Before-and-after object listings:
= = = =

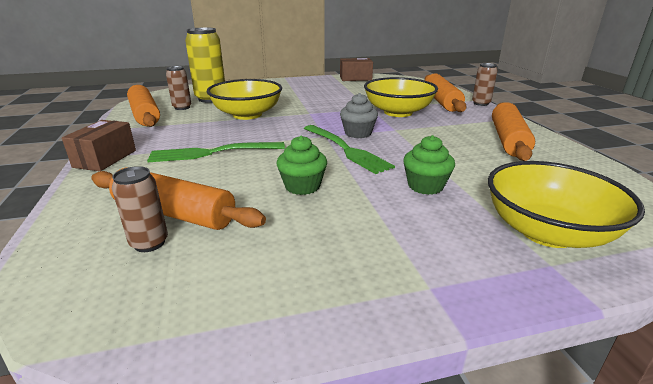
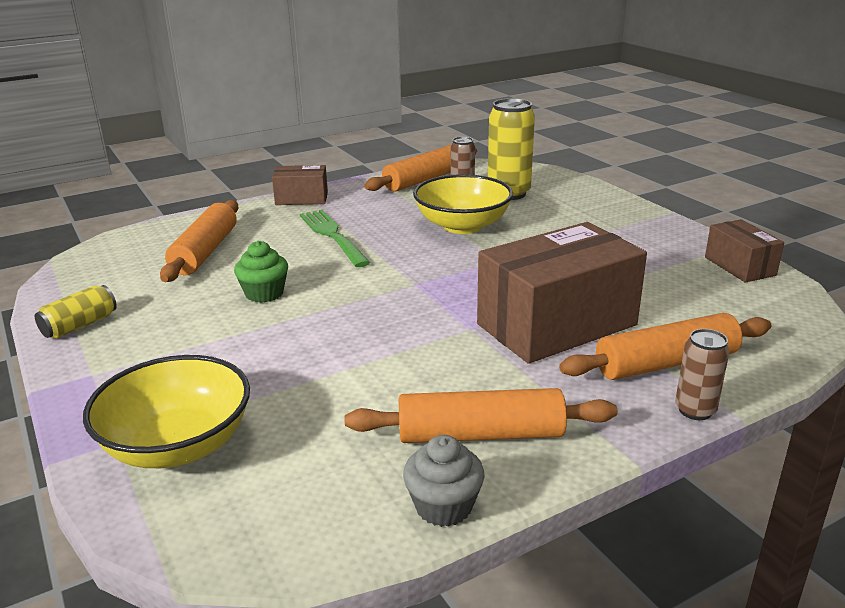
camera: 75 degrees right, 0 degrees up
(149, 243) = (160, 255): brown can -> none
(307, 305) = (80, 325): none -> yellow can
(346, 149) = (373, 303): green fork -> none
(358, 133) = (436, 303): grey cupcake -> grey cupcake (443, 506)
(398, 112) = (556, 325): yellow bowl -> brown box
(425, 186) = (280, 363): green cupcake -> none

= = = =

Write out exactly the lines that run from the one containing "(398, 112) = (556, 325): yellow" to the end of the records, both end lines included.

Exercise result:
(398, 112) = (556, 325): yellow bowl -> brown box
(425, 186) = (280, 363): green cupcake -> none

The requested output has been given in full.